■ **Work request**
Restate word for word the section of the entries that opens at the line containing "R8: none -> 1.5k (SCL, VCC)" and closes at the line containing "U6 pin VCC: GND -> VCC", both lines kept, pictures dropped.

[Difference listings]
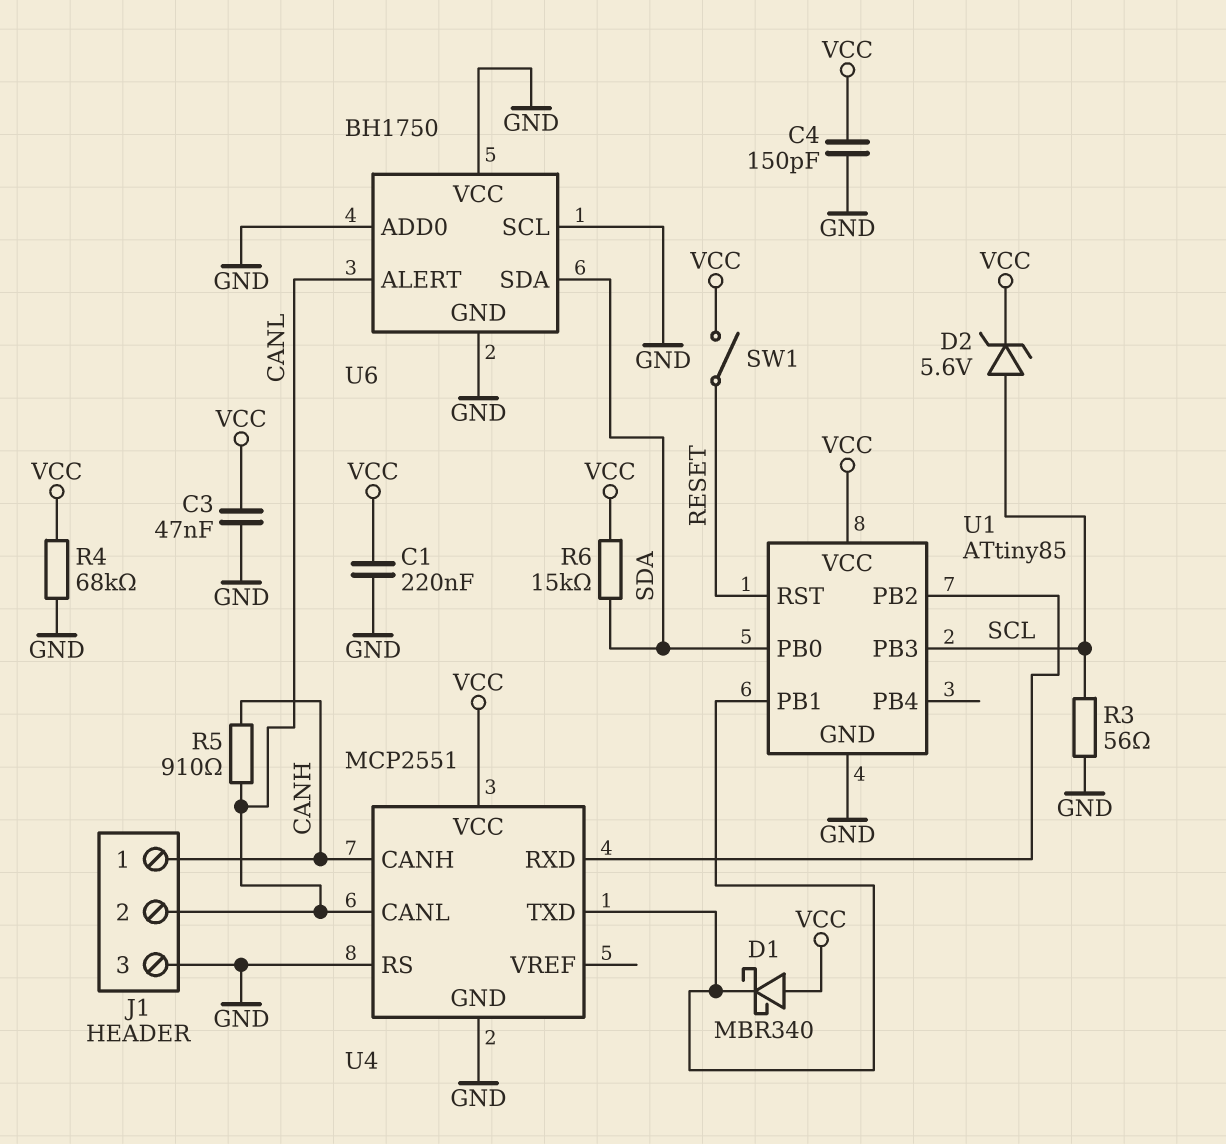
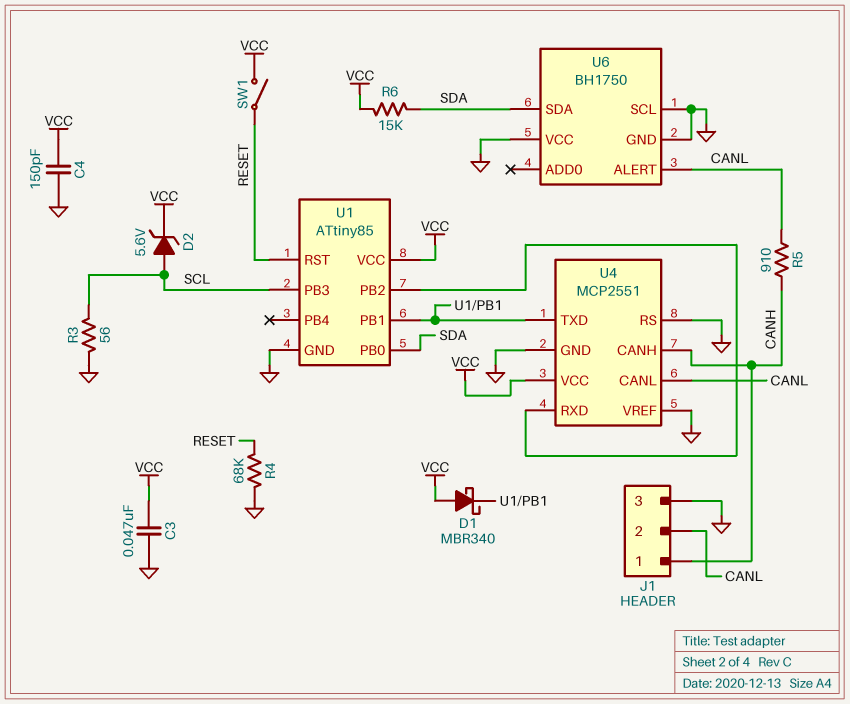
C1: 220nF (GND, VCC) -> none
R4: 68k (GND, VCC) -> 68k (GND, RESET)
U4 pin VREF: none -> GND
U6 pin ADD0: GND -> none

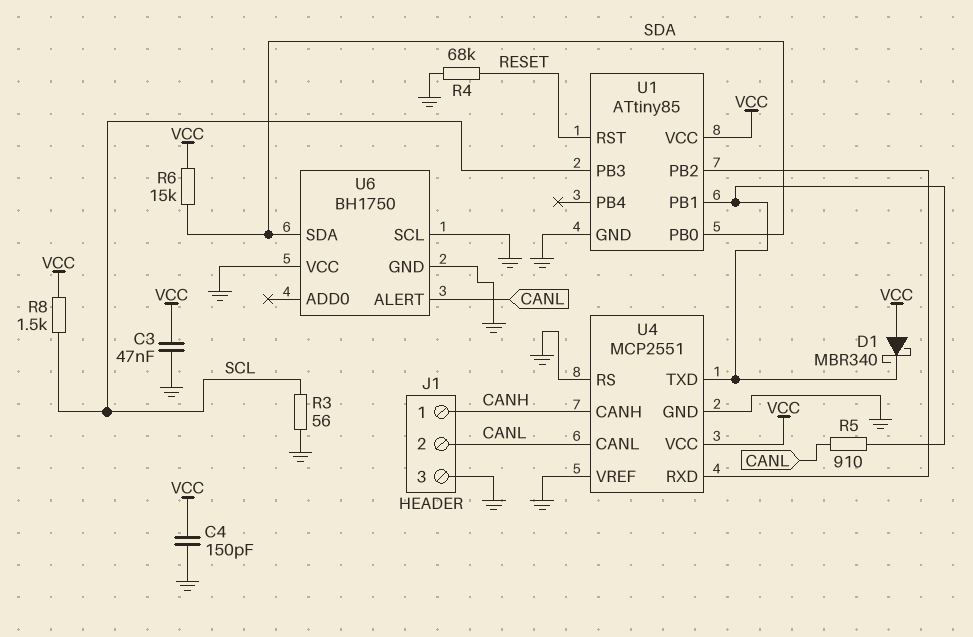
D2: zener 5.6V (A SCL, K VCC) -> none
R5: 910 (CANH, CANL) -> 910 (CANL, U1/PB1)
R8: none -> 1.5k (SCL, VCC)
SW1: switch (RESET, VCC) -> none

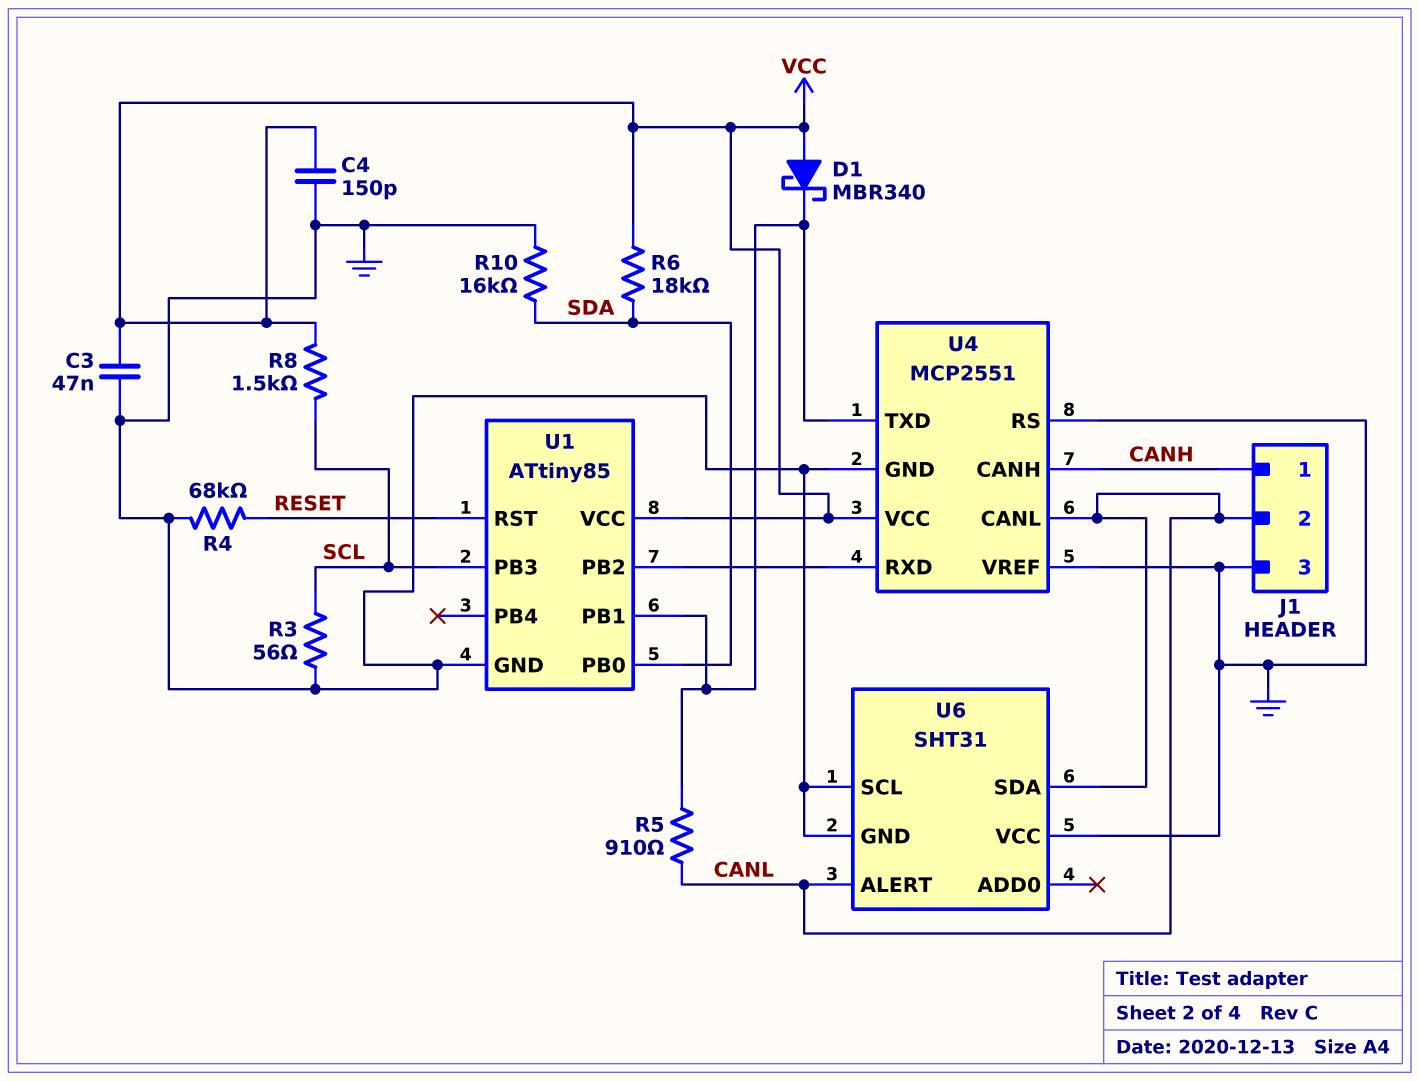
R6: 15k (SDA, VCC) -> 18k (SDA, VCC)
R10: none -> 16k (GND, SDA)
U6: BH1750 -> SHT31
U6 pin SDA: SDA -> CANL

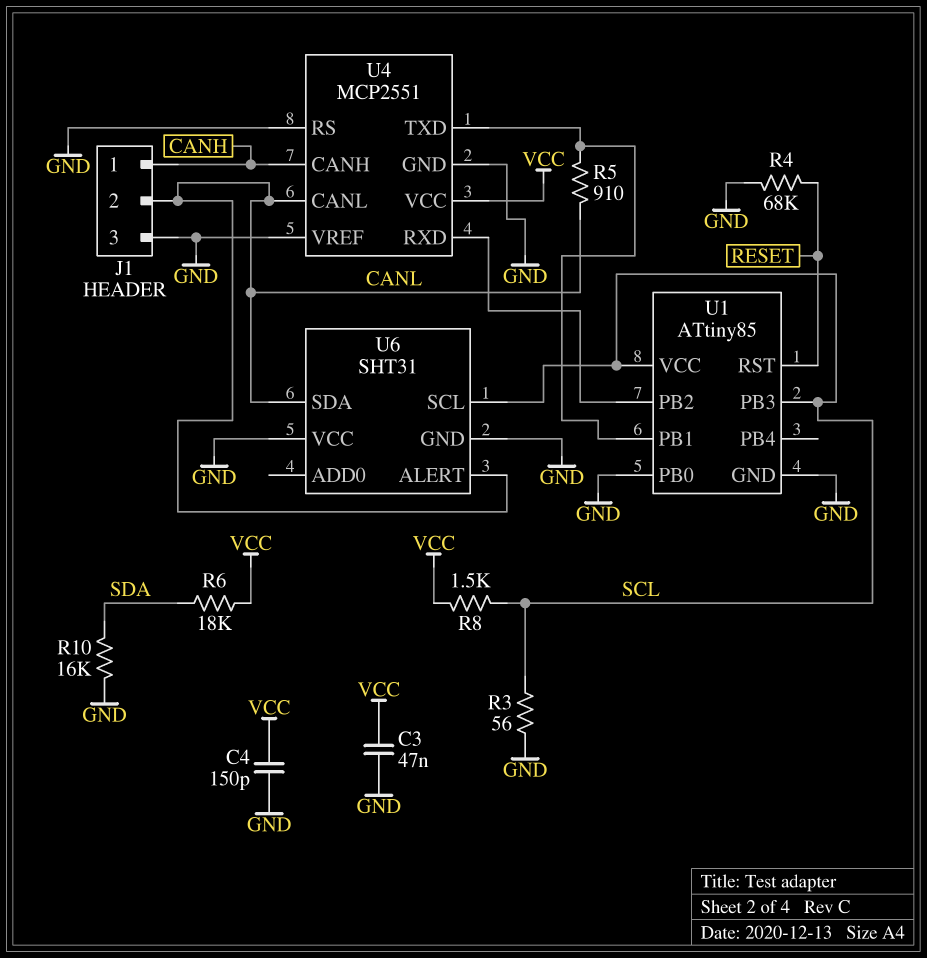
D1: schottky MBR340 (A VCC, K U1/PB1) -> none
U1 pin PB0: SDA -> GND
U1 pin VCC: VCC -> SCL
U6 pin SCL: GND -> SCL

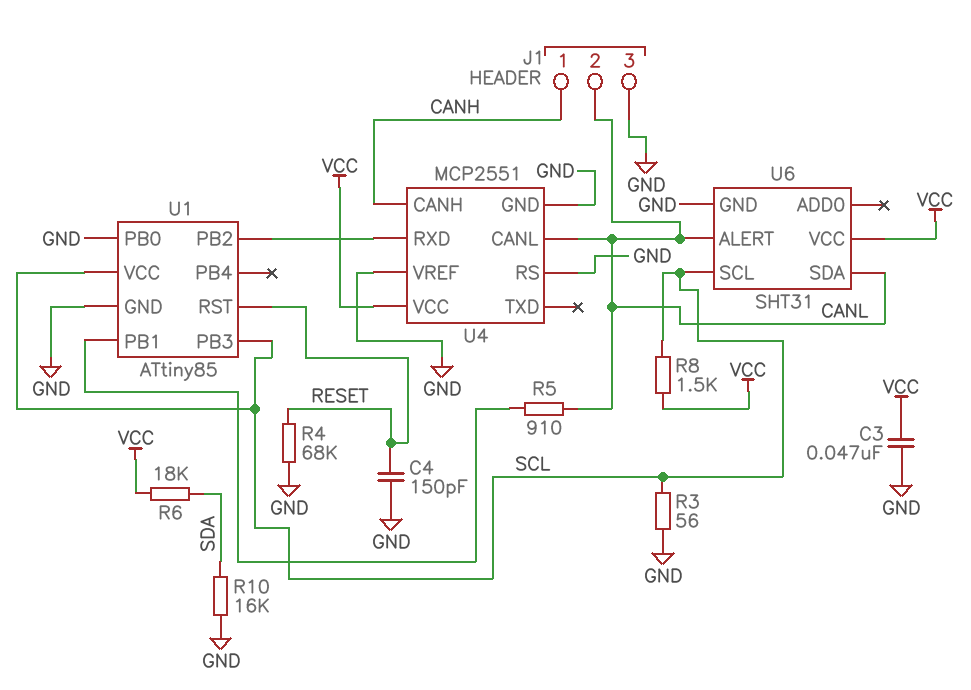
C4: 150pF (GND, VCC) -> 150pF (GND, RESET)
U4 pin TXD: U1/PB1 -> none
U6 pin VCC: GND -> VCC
==
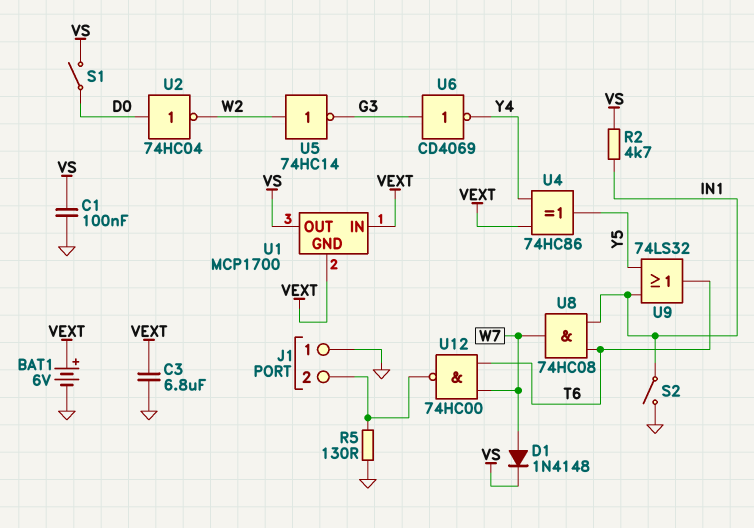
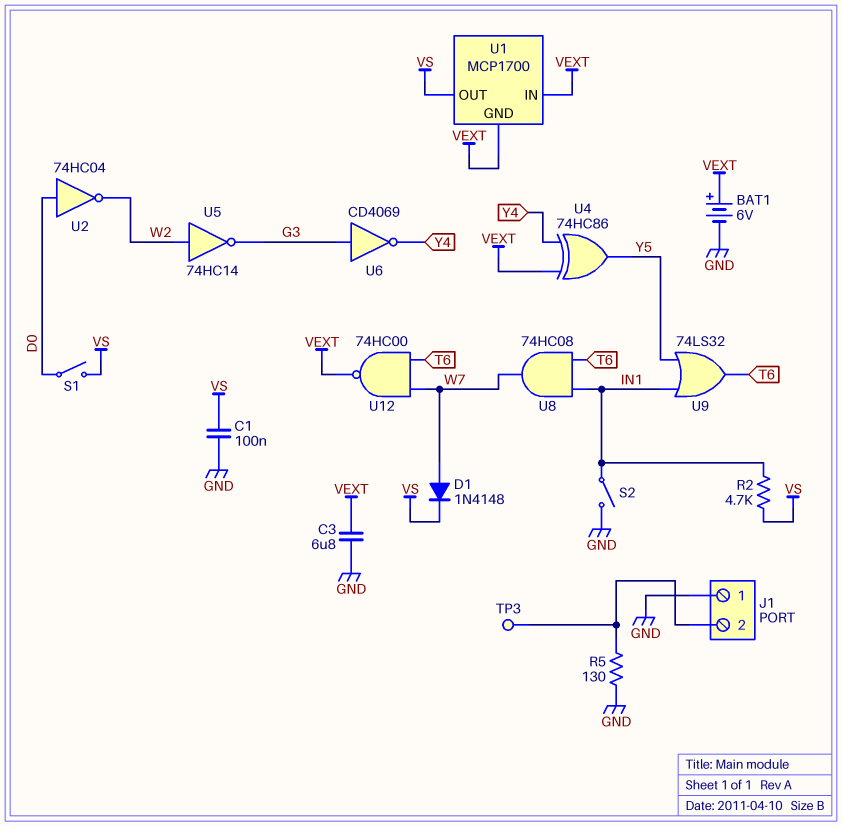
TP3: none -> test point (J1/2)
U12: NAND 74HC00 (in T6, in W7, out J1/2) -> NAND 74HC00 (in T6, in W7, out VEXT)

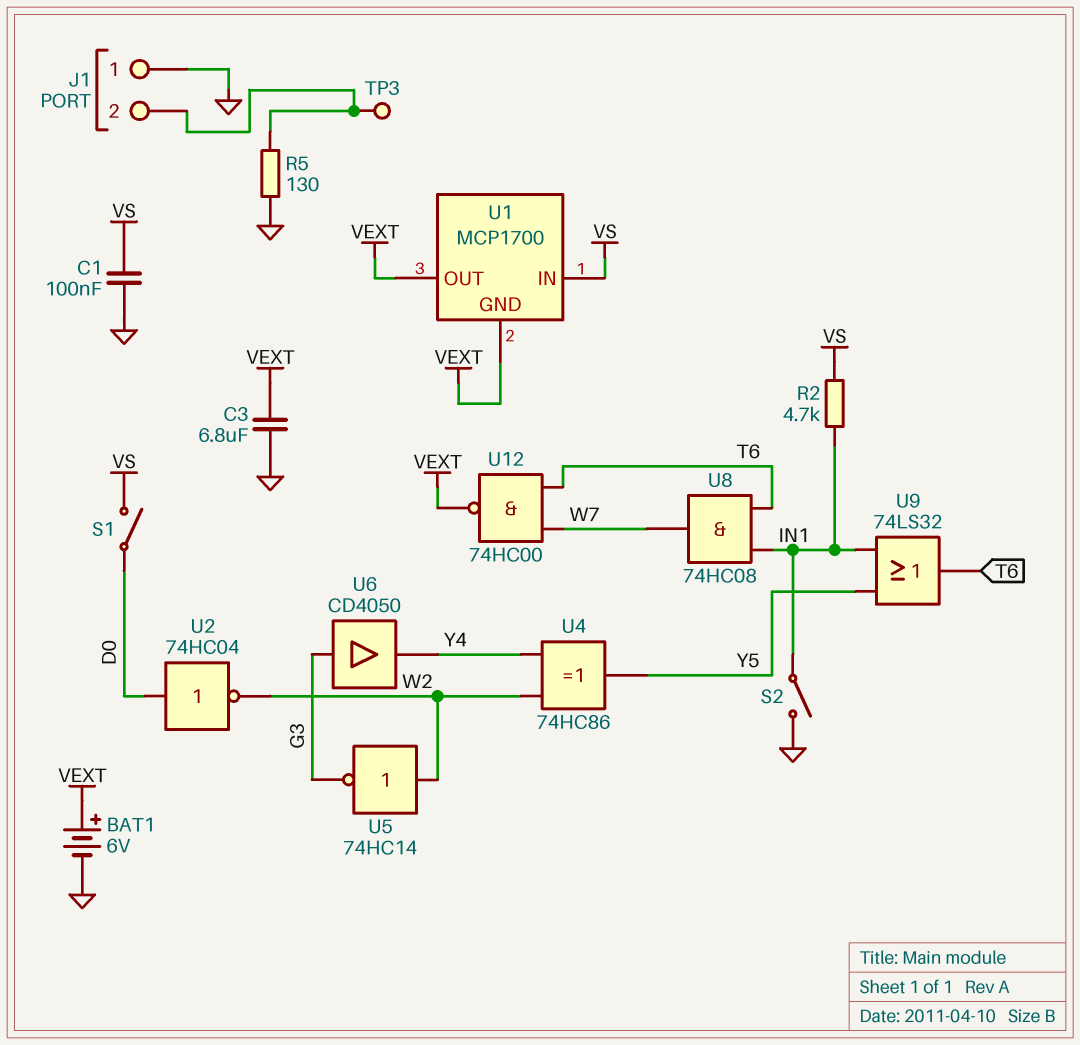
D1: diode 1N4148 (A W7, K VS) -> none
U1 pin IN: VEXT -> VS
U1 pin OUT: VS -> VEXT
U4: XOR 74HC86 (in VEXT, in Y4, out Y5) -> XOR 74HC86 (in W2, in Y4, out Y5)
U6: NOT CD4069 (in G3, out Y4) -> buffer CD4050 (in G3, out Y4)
* * *
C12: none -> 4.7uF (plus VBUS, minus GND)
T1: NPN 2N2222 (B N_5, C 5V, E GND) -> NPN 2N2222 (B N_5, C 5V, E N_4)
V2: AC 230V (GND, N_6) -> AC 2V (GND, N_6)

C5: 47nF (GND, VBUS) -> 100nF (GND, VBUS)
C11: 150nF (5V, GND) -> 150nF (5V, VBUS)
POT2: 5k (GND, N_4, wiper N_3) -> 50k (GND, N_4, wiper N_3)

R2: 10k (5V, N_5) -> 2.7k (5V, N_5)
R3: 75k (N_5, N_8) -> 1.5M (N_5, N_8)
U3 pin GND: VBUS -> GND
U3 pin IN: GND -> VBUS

■ **Reply**
R8: none -> 1.5k (SCL, VCC)
SW1: switch (RESET, VCC) -> none

R6: 15k (SDA, VCC) -> 18k (SDA, VCC)
R10: none -> 16k (GND, SDA)
U6: BH1750 -> SHT31
U6 pin SDA: SDA -> CANL

D1: schottky MBR340 (A VCC, K U1/PB1) -> none
U1 pin PB0: SDA -> GND
U1 pin VCC: VCC -> SCL
U6 pin SCL: GND -> SCL

C4: 150pF (GND, VCC) -> 150pF (GND, RESET)
U4 pin TXD: U1/PB1 -> none
U6 pin VCC: GND -> VCC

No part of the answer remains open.